_PROMPT_
Please restate verbatim the lines that open the listing below, ending with the line in which "BUZZER2 pin IO: D5 -> A3" occurs.

========================================================================

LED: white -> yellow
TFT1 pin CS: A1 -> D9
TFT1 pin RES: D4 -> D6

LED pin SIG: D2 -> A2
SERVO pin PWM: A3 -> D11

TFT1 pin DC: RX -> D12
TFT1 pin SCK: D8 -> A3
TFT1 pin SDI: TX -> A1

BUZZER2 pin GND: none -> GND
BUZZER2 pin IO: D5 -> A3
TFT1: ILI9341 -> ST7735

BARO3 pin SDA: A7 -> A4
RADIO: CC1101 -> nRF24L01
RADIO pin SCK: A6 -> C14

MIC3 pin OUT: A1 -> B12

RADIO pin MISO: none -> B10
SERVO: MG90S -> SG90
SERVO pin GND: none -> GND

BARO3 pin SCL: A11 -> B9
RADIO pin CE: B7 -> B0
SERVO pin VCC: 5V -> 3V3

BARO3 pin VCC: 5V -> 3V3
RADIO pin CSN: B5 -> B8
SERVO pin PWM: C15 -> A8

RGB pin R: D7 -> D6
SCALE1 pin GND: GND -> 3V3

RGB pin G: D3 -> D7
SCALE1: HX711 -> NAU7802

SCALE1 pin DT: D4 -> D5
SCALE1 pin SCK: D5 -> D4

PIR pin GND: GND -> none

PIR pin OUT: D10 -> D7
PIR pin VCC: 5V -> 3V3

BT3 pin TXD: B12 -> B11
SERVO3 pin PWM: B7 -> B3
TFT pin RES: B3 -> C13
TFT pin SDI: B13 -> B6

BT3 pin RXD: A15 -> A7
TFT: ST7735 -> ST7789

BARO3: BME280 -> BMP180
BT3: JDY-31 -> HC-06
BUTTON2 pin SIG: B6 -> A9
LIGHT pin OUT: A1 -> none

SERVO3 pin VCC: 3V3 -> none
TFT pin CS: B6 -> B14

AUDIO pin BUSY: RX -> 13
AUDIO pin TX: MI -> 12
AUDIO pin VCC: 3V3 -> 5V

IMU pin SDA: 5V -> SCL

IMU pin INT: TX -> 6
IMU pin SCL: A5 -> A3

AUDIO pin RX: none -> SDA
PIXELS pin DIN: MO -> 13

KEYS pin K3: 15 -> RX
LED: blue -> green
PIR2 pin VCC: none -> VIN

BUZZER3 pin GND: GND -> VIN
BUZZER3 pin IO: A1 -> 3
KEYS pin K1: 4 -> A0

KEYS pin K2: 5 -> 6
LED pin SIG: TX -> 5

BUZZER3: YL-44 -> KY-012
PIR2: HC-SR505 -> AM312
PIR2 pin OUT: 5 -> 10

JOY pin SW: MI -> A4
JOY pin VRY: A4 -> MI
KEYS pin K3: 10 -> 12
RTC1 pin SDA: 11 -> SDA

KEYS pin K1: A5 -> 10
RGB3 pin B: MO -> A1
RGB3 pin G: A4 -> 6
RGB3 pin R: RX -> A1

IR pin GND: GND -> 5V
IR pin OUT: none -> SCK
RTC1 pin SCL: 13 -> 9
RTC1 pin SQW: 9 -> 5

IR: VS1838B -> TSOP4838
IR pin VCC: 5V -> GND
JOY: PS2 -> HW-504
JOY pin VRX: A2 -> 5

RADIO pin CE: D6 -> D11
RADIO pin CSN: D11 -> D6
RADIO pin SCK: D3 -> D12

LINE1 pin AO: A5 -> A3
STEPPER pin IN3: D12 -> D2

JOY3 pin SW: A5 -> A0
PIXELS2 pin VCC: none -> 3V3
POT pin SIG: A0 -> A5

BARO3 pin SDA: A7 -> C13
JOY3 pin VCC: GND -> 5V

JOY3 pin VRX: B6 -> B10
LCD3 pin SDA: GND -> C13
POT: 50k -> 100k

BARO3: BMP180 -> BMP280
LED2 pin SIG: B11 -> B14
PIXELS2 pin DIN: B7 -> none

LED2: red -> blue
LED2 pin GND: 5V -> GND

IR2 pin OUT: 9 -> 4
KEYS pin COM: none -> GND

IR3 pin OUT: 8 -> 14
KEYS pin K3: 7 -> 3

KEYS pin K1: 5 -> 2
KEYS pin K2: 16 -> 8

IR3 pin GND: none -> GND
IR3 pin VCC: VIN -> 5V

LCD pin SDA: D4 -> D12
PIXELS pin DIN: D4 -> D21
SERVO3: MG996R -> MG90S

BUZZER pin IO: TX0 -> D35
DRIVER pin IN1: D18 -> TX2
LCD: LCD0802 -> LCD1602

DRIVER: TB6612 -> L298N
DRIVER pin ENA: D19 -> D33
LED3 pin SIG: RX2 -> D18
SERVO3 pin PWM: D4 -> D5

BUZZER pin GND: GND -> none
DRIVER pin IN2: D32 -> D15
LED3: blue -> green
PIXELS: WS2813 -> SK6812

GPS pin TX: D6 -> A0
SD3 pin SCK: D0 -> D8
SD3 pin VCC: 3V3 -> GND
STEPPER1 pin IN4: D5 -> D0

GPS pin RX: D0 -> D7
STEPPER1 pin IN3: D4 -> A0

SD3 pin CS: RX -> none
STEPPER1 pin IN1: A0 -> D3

========================================================================

_RESULT BELOW_
LED: white -> yellow
TFT1 pin CS: A1 -> D9
TFT1 pin RES: D4 -> D6

LED pin SIG: D2 -> A2
SERVO pin PWM: A3 -> D11

TFT1 pin DC: RX -> D12
TFT1 pin SCK: D8 -> A3
TFT1 pin SDI: TX -> A1

BUZZER2 pin GND: none -> GND
BUZZER2 pin IO: D5 -> A3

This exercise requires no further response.